Since the entries below must stay intact, return each one exactly.
══════════════════════════════
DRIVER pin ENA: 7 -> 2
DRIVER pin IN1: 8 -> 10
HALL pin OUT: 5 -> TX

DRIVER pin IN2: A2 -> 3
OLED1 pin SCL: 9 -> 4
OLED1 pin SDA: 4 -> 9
══════════════════════════════
(Solution to the exercise):
DRIVER pin ENA: 7 -> 2
DRIVER pin IN1: 8 -> 10
HALL pin OUT: 5 -> TX

DRIVER pin IN2: A2 -> 3
OLED1 pin SCL: 9 -> 4
OLED1 pin SDA: 4 -> 9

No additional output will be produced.